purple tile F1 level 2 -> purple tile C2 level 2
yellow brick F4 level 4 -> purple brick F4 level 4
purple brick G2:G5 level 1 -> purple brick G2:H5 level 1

◆ **PROBLEM TO WORK ON**: This exercise calls for an exact reproduction of the material.

◆ **OUTPUT FOR THIS EXERCISE**:
purple tile F1 level 2 -> purple tile C2 level 2
yellow brick F4 level 4 -> purple brick F4 level 4
purple brick G2:G5 level 1 -> purple brick G2:H5 level 1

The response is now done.